[Your instructions] For the entries below, the expected answer is the line with "D1: zener (A", the line with "IC3: LTC4054 -> TP4054", and every line between them, exactly as written, and nothing more.

[Dataset content]
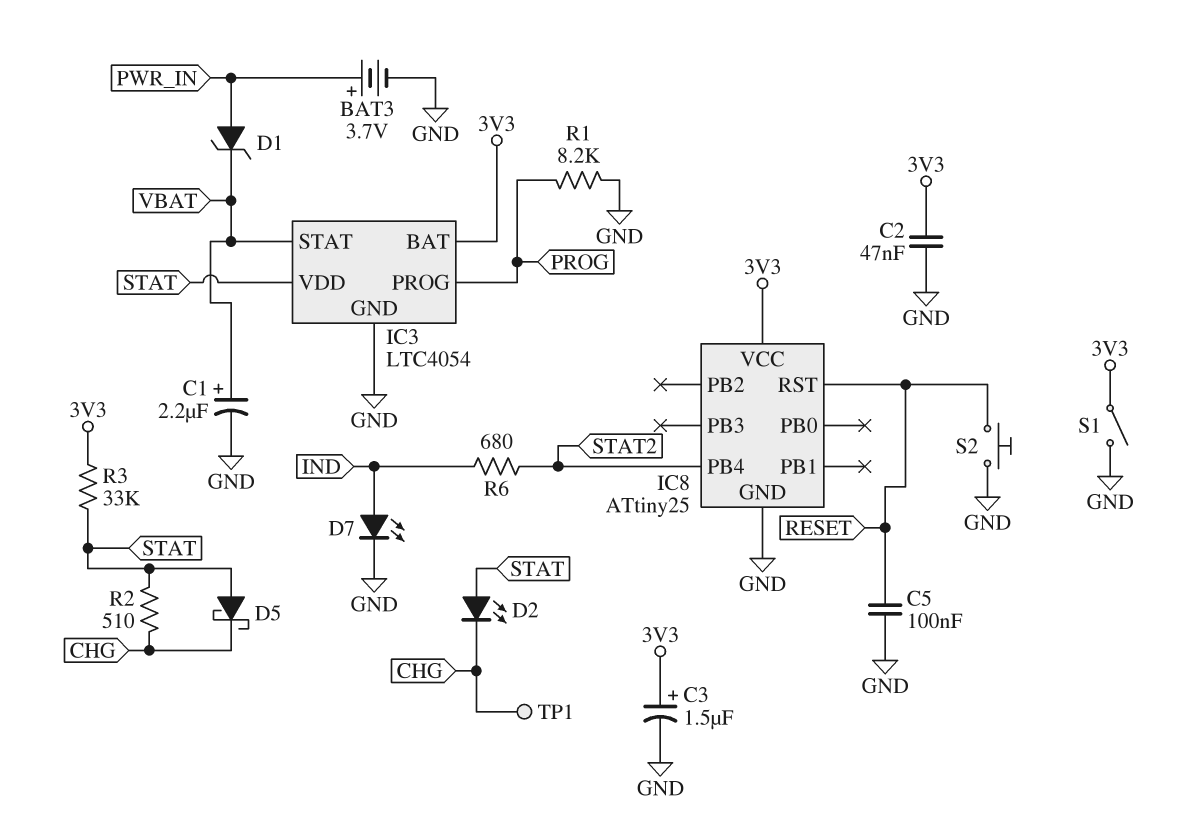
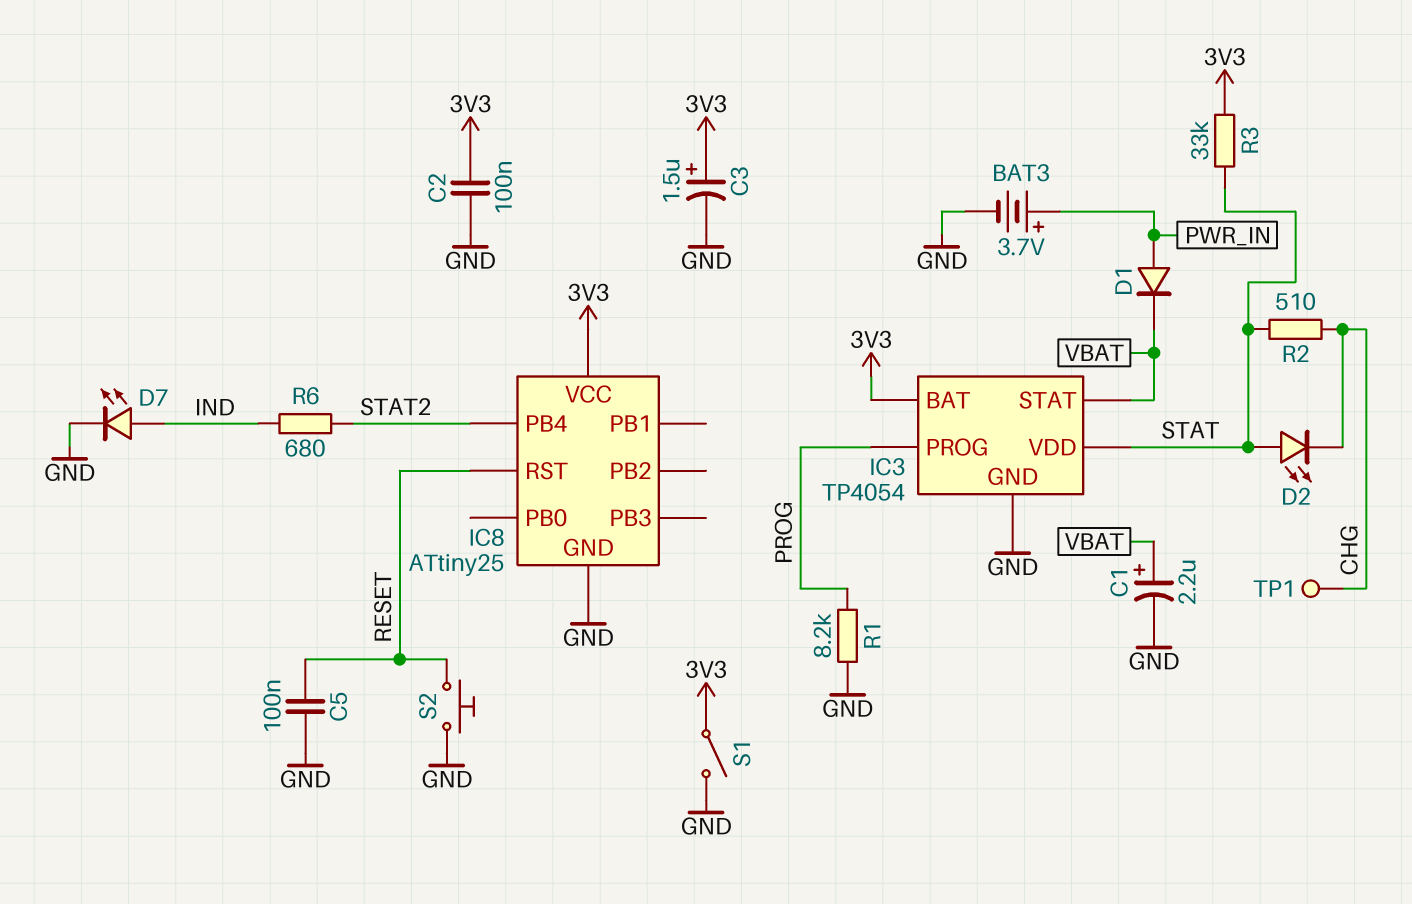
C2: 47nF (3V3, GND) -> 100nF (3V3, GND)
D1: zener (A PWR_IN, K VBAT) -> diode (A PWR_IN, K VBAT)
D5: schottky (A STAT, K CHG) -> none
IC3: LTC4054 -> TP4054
==
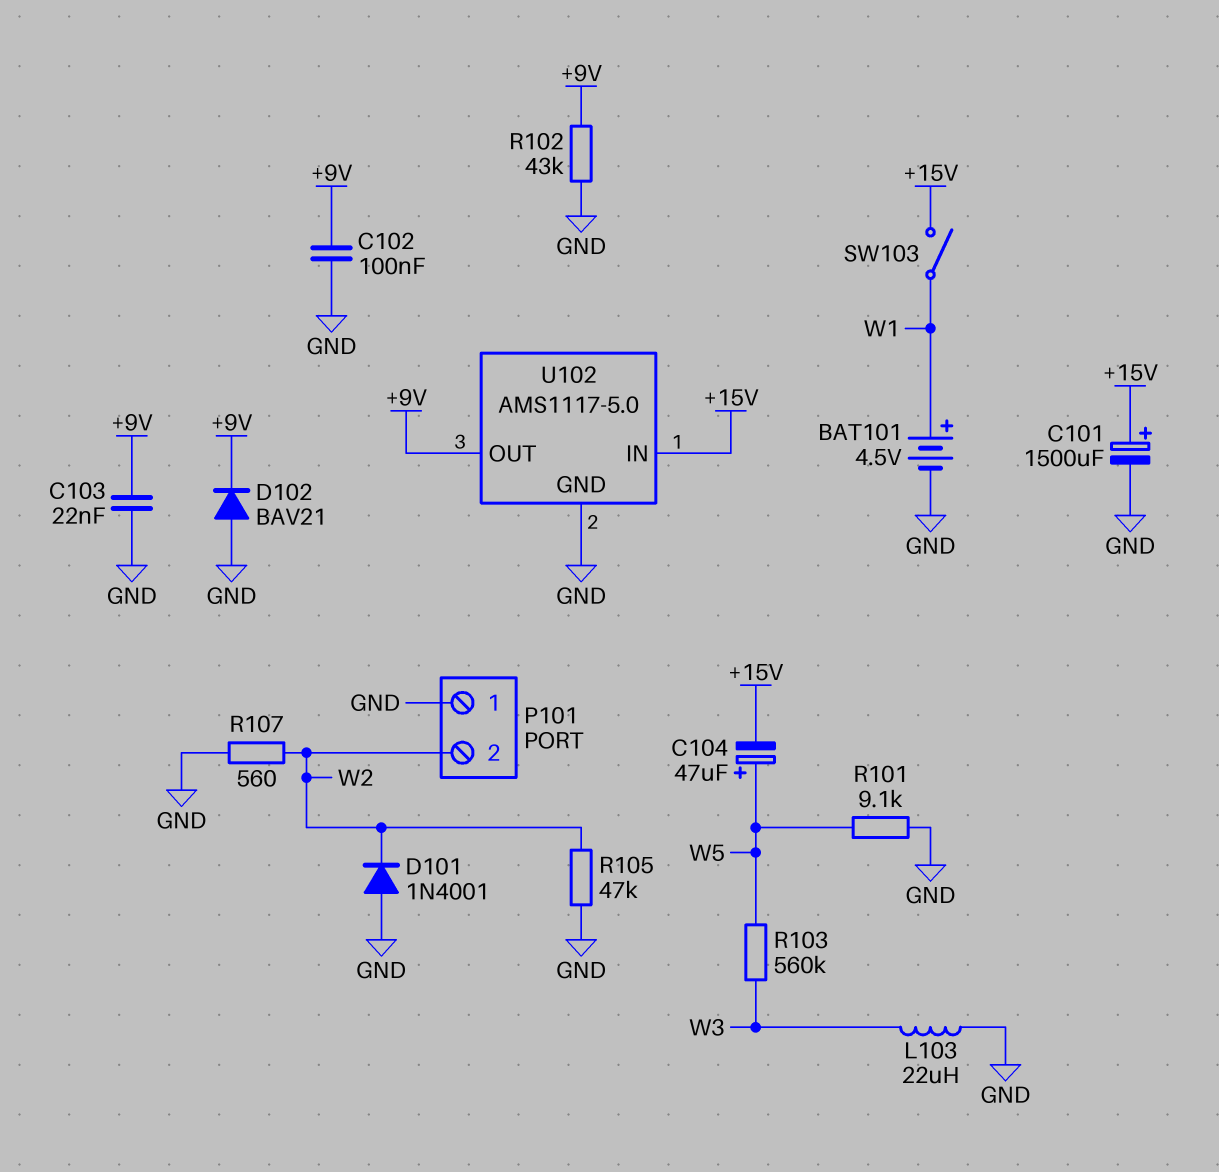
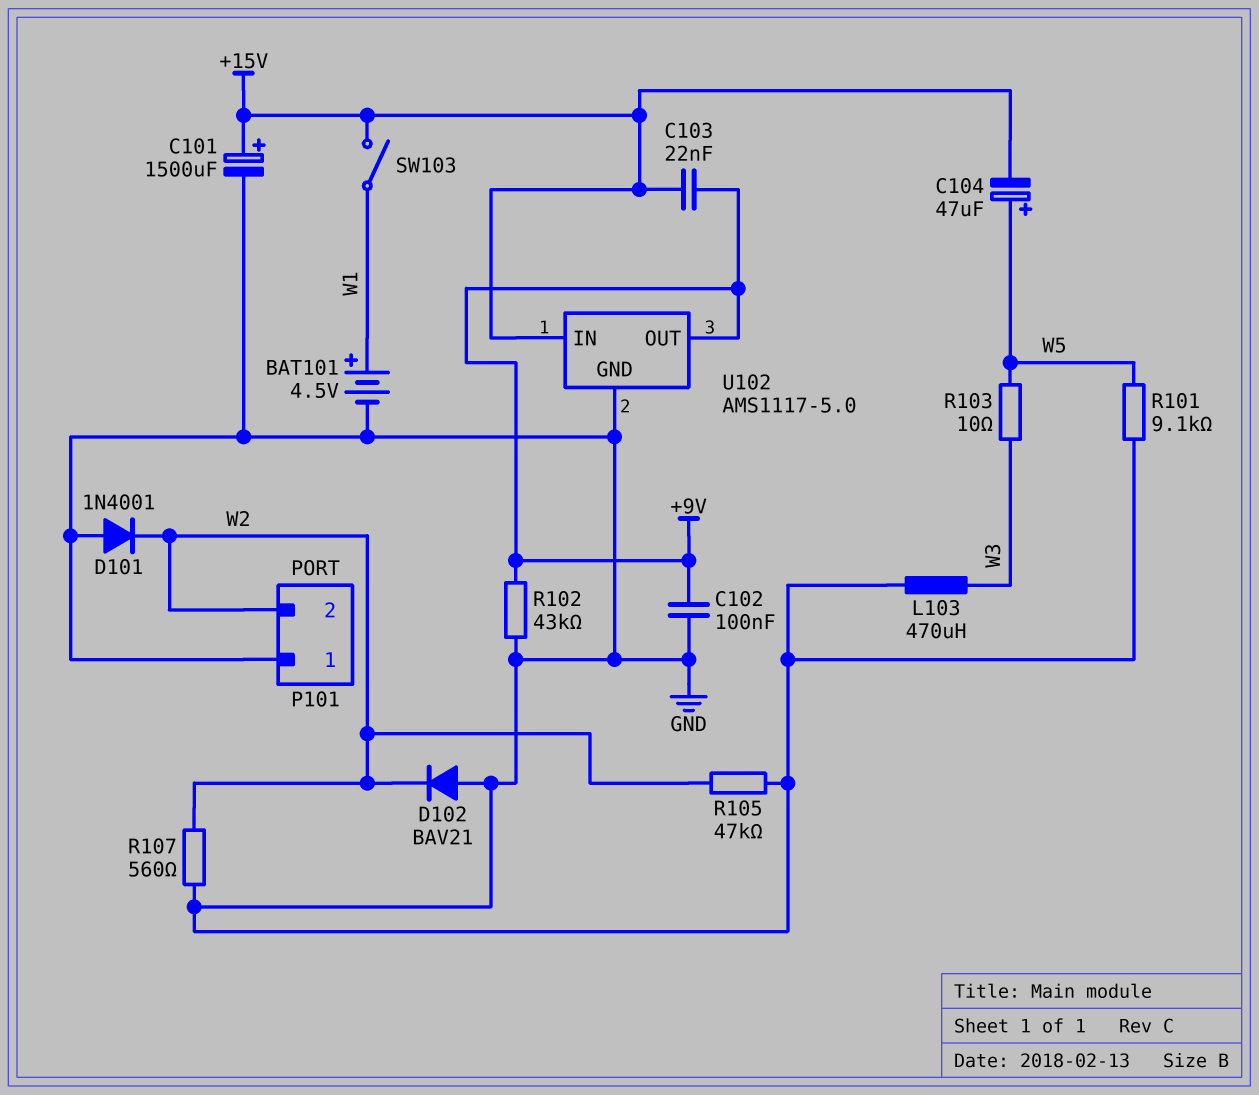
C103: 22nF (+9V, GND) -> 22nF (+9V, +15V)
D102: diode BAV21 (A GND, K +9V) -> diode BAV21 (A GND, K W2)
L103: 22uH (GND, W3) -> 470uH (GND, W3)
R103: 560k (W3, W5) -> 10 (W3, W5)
--
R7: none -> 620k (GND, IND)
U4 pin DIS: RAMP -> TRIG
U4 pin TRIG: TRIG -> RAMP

[Answer to this problem]
D1: zener (A PWR_IN, K VBAT) -> diode (A PWR_IN, K VBAT)
D5: schottky (A STAT, K CHG) -> none
IC3: LTC4054 -> TP4054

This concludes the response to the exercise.